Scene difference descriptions
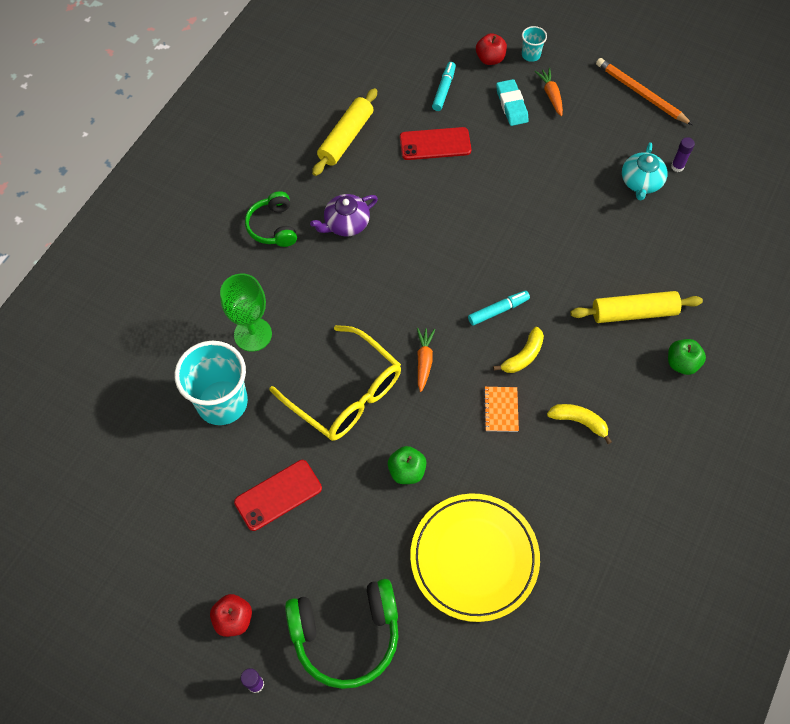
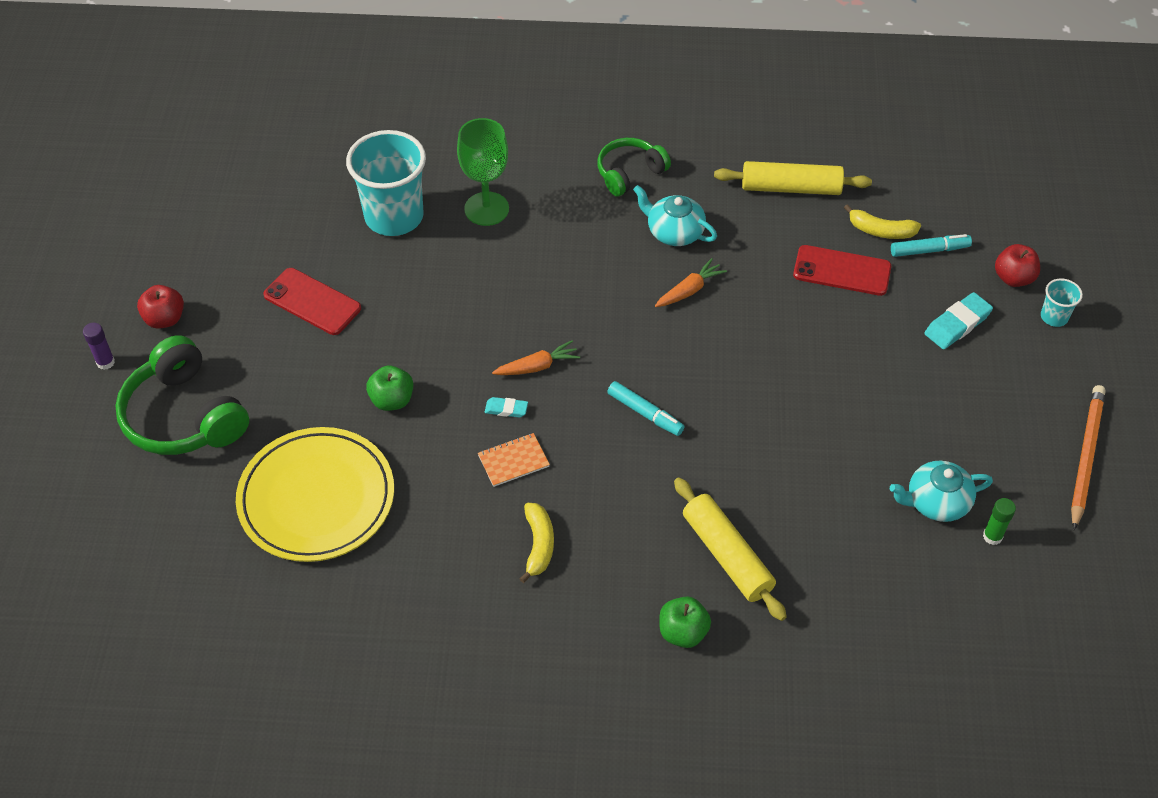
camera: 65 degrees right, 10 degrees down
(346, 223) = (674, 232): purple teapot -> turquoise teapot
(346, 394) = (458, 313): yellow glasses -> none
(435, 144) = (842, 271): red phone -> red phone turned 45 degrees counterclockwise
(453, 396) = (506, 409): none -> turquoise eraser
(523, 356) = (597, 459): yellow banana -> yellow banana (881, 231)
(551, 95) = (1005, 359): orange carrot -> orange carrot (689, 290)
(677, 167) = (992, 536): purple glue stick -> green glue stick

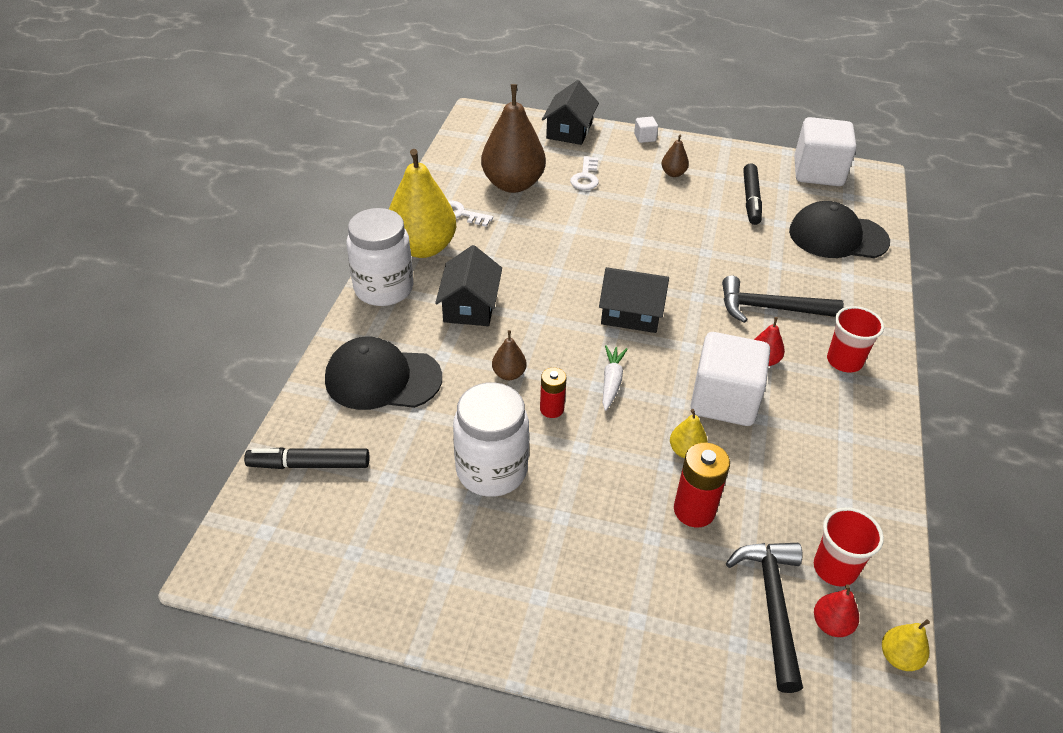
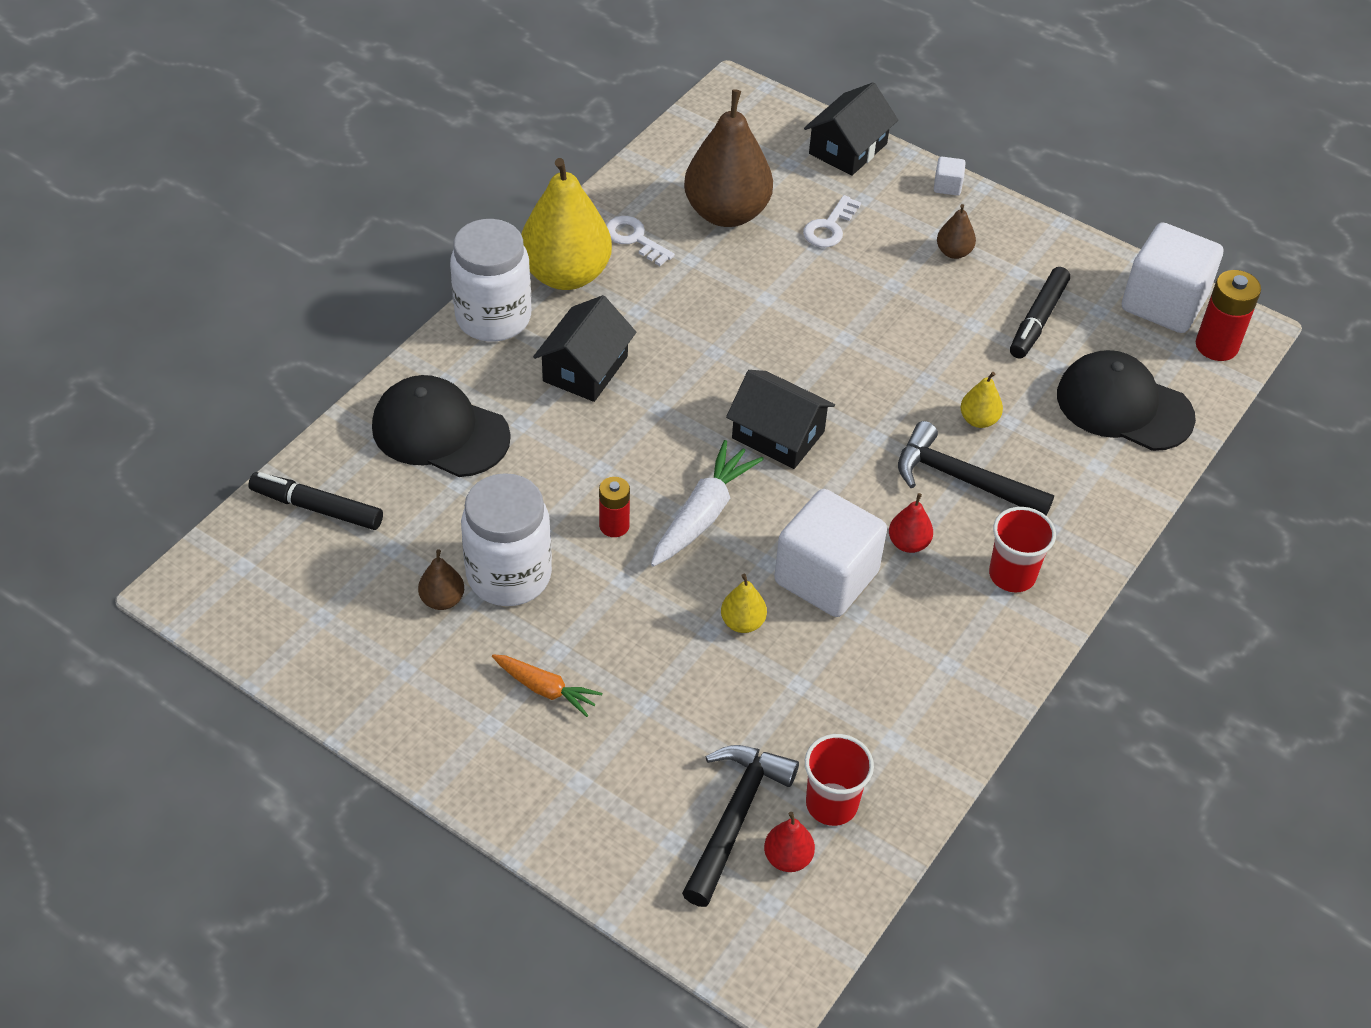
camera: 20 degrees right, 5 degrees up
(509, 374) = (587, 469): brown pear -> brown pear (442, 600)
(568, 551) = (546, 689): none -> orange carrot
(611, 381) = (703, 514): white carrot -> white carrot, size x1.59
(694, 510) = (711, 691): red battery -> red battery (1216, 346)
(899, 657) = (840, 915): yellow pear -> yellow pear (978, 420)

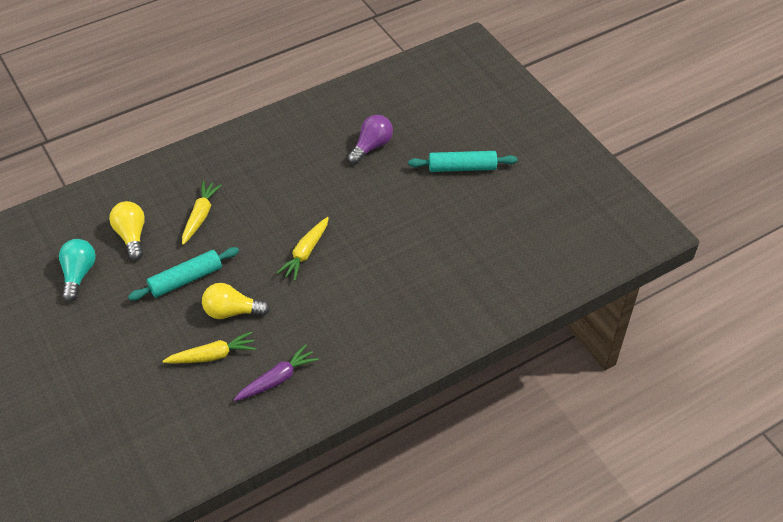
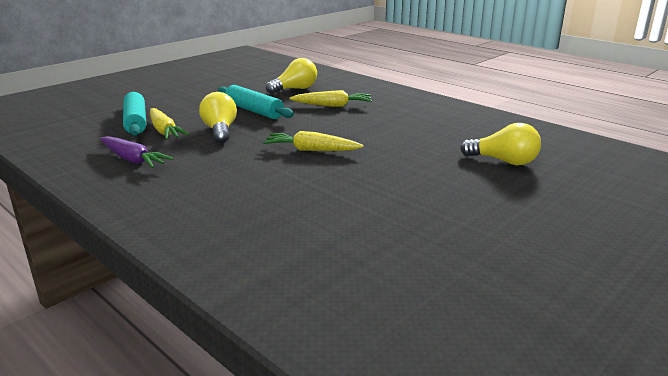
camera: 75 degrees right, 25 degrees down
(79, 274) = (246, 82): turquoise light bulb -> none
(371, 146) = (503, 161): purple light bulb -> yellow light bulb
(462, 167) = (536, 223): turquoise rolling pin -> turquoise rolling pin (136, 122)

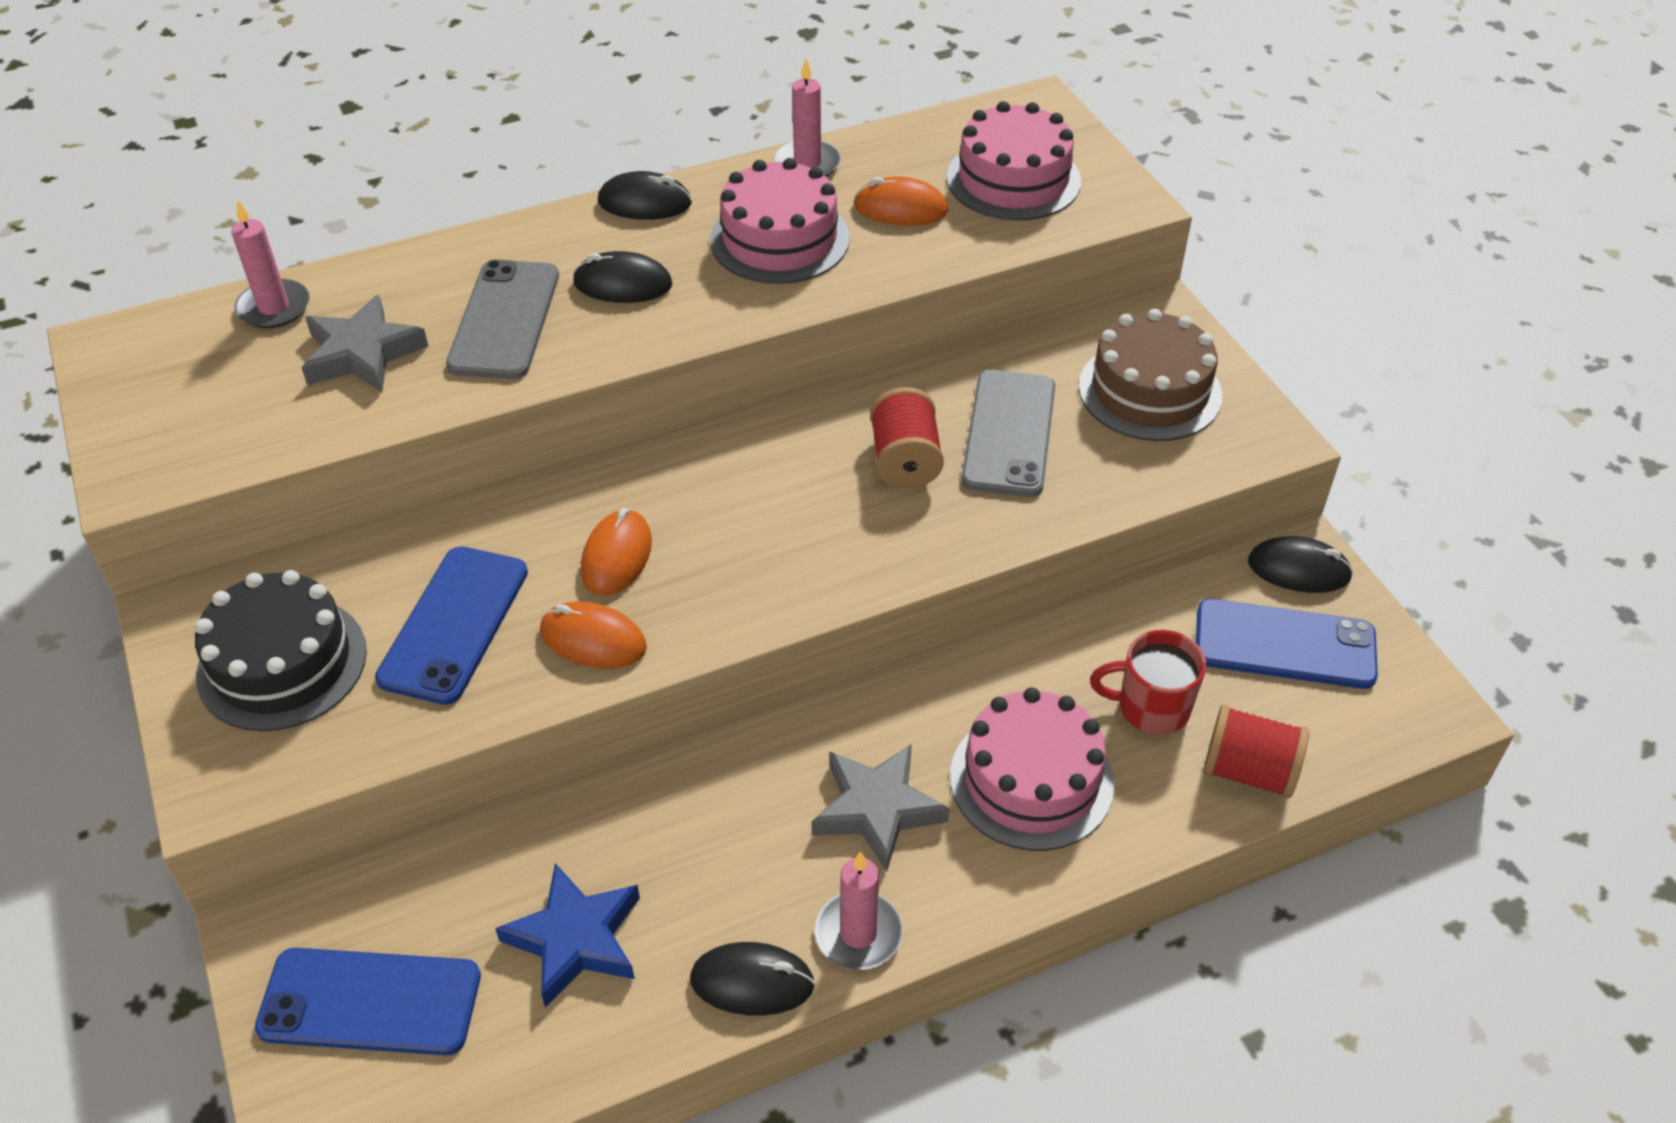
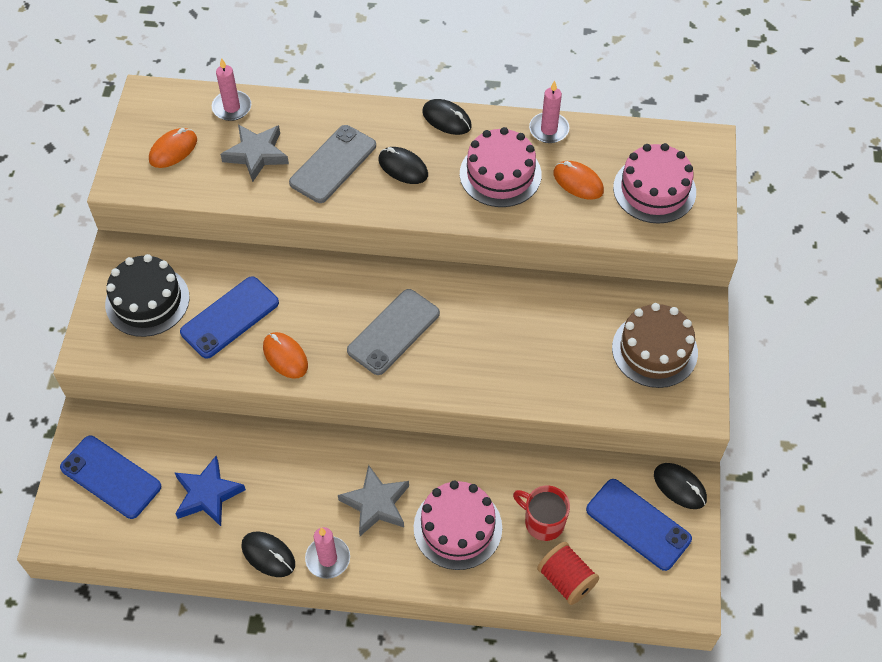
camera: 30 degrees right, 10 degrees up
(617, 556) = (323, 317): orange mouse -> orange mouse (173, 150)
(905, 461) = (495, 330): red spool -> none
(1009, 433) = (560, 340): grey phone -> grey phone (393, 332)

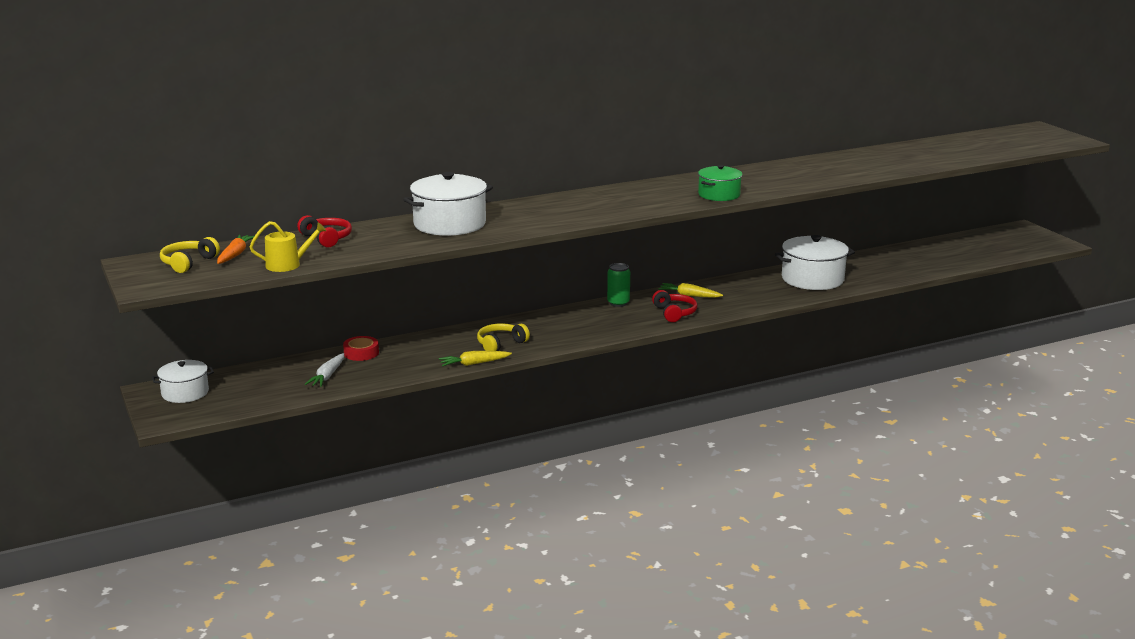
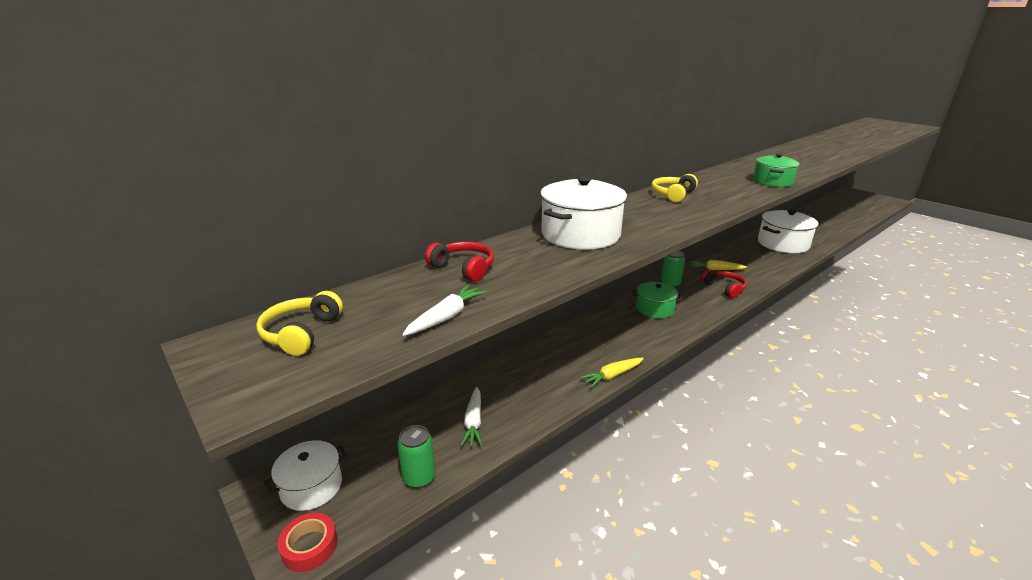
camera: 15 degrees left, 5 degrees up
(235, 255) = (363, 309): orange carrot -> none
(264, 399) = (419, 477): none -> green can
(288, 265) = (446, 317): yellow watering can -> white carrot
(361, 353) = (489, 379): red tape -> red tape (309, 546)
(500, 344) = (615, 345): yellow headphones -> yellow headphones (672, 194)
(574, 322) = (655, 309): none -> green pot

## TASK DIRECTIONS
Only the lines from the line with "(79, 274) = (246, 82): turquoise" through the end of the entries above, copied exactly and with both ends included, belong in the response; the pictures do not.

## RESPONSE TO THIS TASK
(79, 274) = (246, 82): turquoise light bulb -> none
(371, 146) = (503, 161): purple light bulb -> yellow light bulb
(462, 167) = (536, 223): turquoise rolling pin -> turquoise rolling pin (136, 122)

camera: 30 degrees right, 10 degrees up
(617, 556) = (323, 317): orange mouse -> orange mouse (173, 150)
(905, 461) = (495, 330): red spool -> none
(1009, 433) = (560, 340): grey phone -> grey phone (393, 332)

camera: 15 degrees left, 5 degrees up
(235, 255) = (363, 309): orange carrot -> none
(264, 399) = (419, 477): none -> green can
(288, 265) = (446, 317): yellow watering can -> white carrot
(361, 353) = (489, 379): red tape -> red tape (309, 546)
(500, 344) = (615, 345): yellow headphones -> yellow headphones (672, 194)
(574, 322) = (655, 309): none -> green pot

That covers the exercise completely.